━━━ Records for this task ━━━
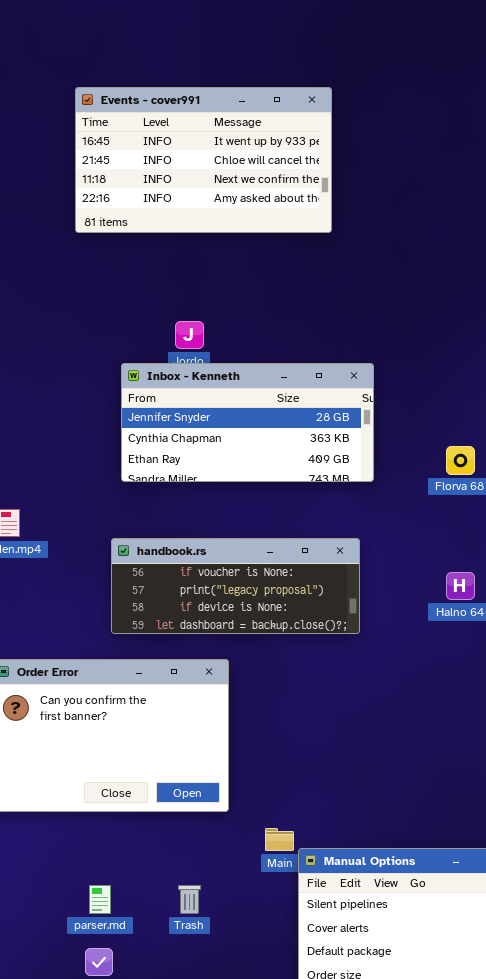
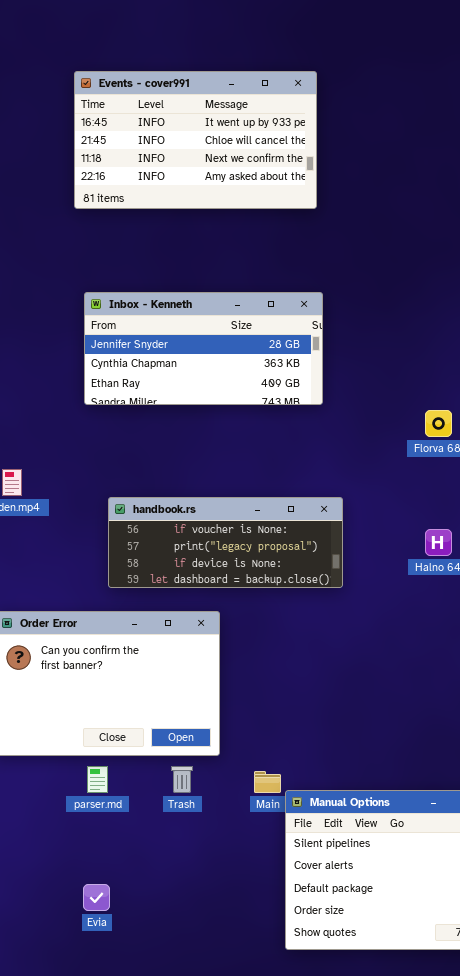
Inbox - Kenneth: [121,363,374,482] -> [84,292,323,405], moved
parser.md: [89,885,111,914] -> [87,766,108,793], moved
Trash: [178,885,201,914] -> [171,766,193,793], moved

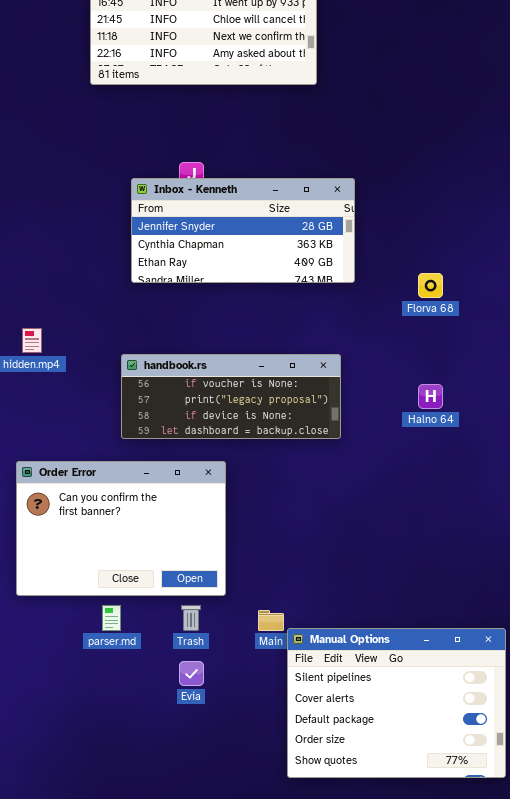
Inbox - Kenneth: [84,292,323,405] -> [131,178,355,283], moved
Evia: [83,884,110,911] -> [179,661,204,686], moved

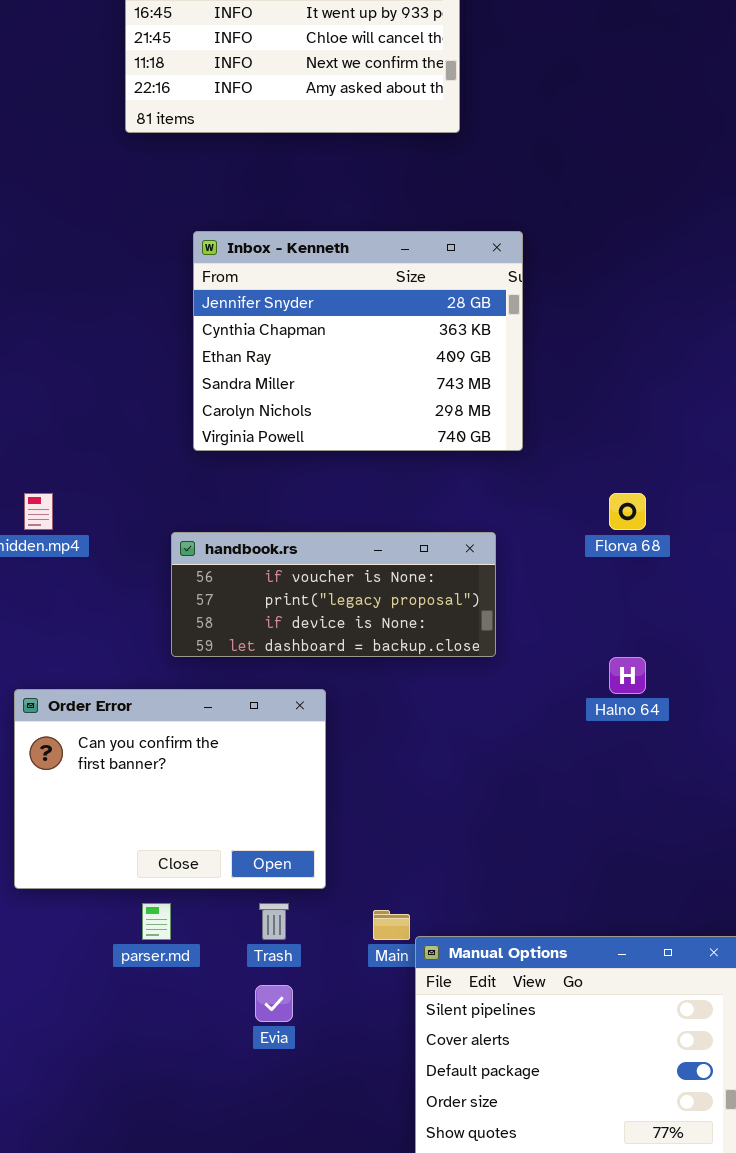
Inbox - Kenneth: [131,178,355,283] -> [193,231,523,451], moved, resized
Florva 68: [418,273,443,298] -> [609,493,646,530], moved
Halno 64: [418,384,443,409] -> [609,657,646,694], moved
━━━
> Assignment
From the line containing "parser.md: [89,885,111,914] ->" down to the end of the data above, reproduce each line exactly; no pictures.

> Response to this task
parser.md: [89,885,111,914] -> [87,766,108,793], moved
Trash: [178,885,201,914] -> [171,766,193,793], moved

Inbox - Kenneth: [84,292,323,405] -> [131,178,355,283], moved
Evia: [83,884,110,911] -> [179,661,204,686], moved

Inbox - Kenneth: [131,178,355,283] -> [193,231,523,451], moved, resized
Florva 68: [418,273,443,298] -> [609,493,646,530], moved
Halno 64: [418,384,443,409] -> [609,657,646,694], moved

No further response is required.